Before and after images
::::::::::
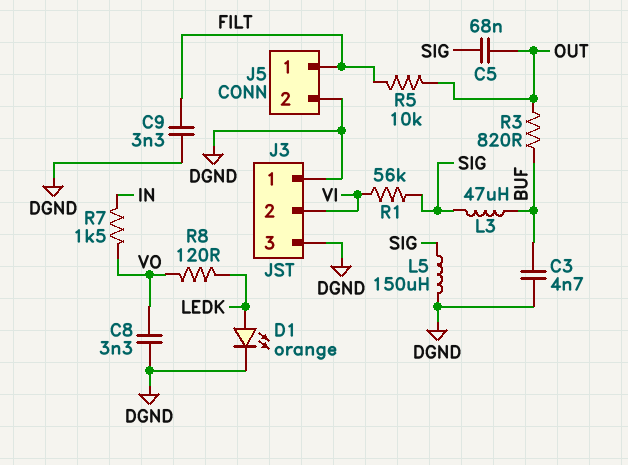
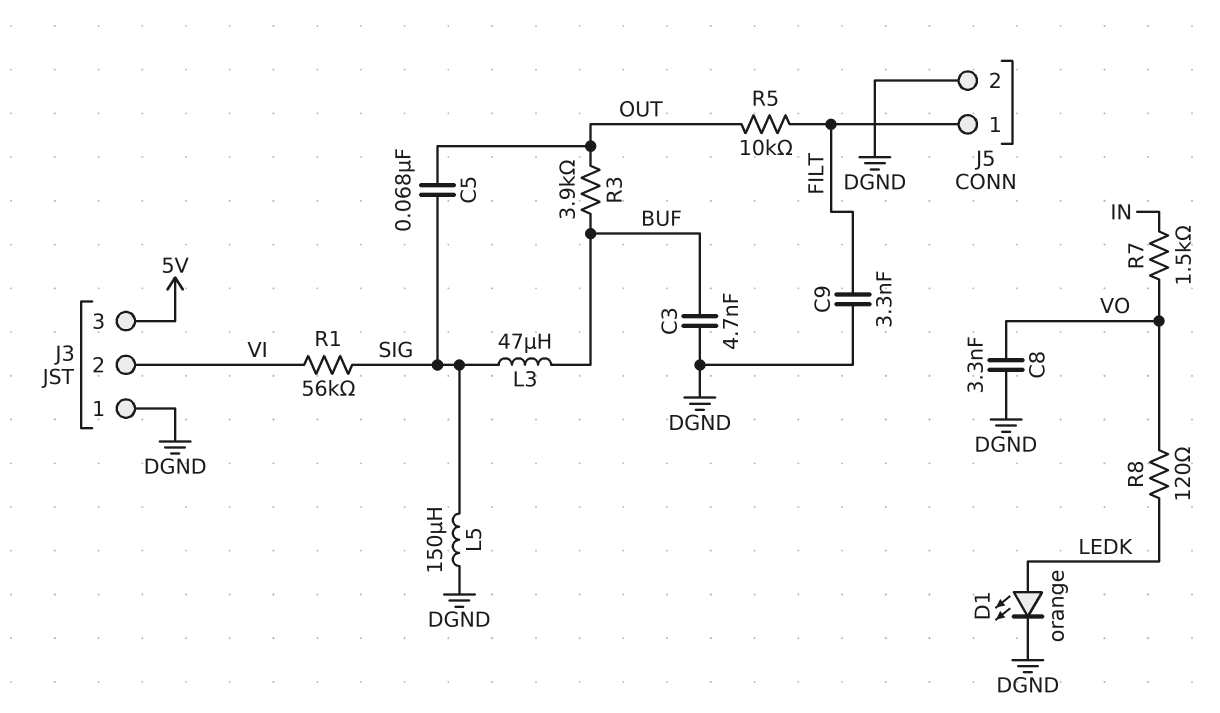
J3 pin 3: DGND -> 5V
R3: 820 (BUF, OUT) -> 3.9k (BUF, OUT)

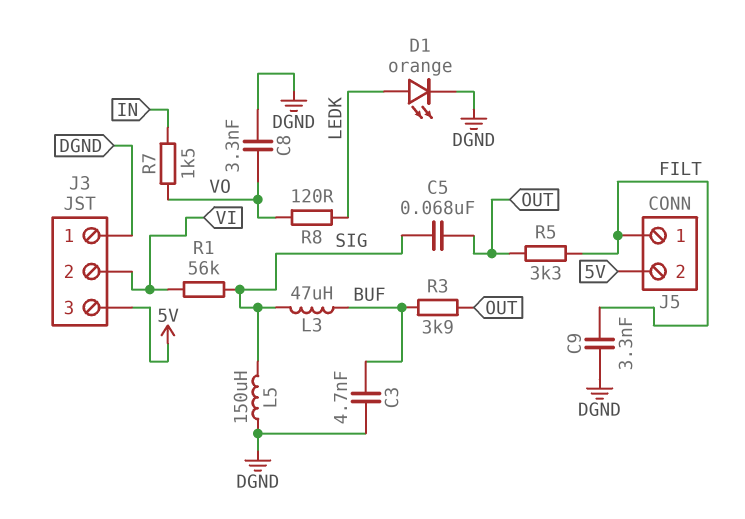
J5 pin 2: DGND -> 5V
R5: 10k (FILT, OUT) -> 3.3k (FILT, OUT)

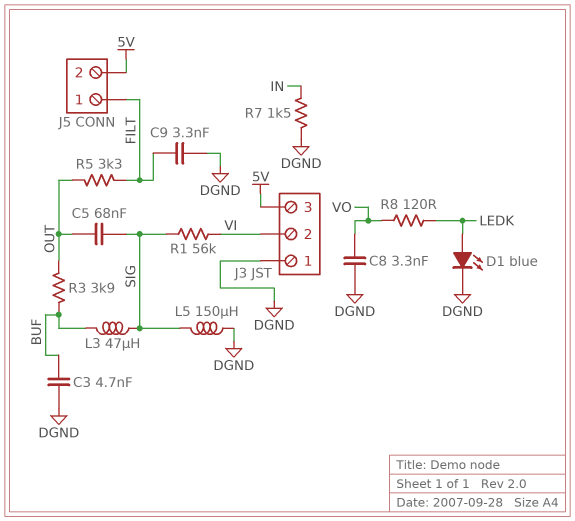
D1: LED orange (A LEDK, K DGND) -> LED blue (A LEDK, K DGND)
R7: 1.5k (IN, VO) -> 1.5k (DGND, IN)

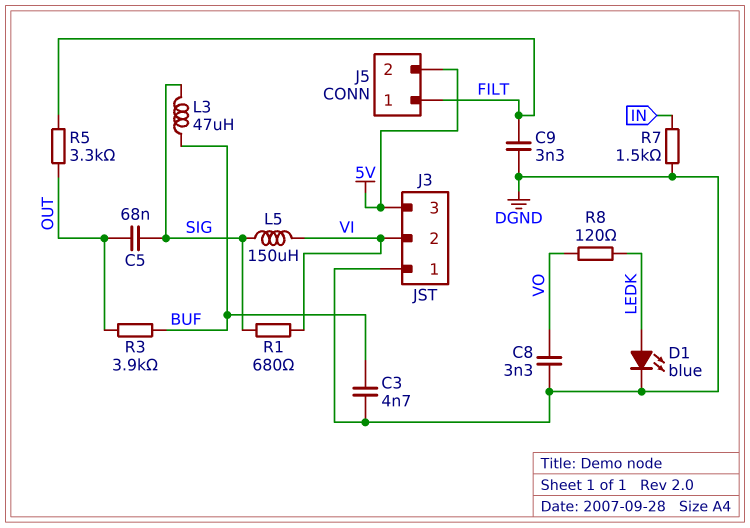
L5: 150uH (DGND, SIG) -> 150uH (SIG, VI)
R1: 56k (SIG, VI) -> 680 (SIG, VI)

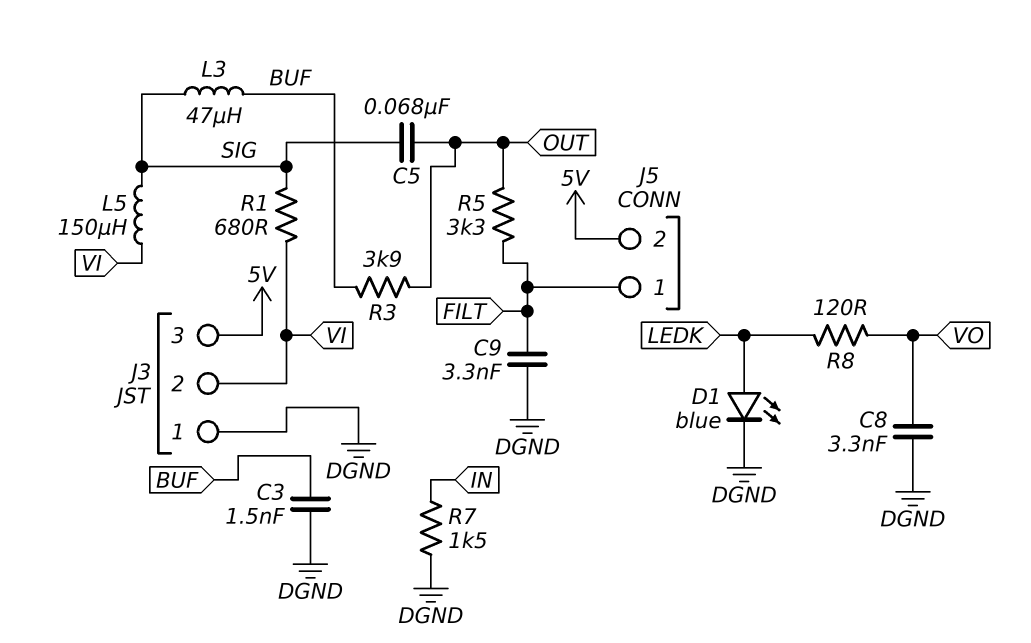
C3: 4.7nF (BUF, DGND) -> 1.5nF (BUF, DGND)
::::::::::
Where the word "DGND" appears in a line of the entries, copy that line.

Output for this task
J3 pin 3: DGND -> 5V
J5 pin 2: DGND -> 5V
D1: LED orange (A LEDK, K DGND) -> LED blue (A LEDK, K DGND)
R7: 1.5k (IN, VO) -> 1.5k (DGND, IN)
L5: 150uH (DGND, SIG) -> 150uH (SIG, VI)
C3: 4.7nF (BUF, DGND) -> 1.5nF (BUF, DGND)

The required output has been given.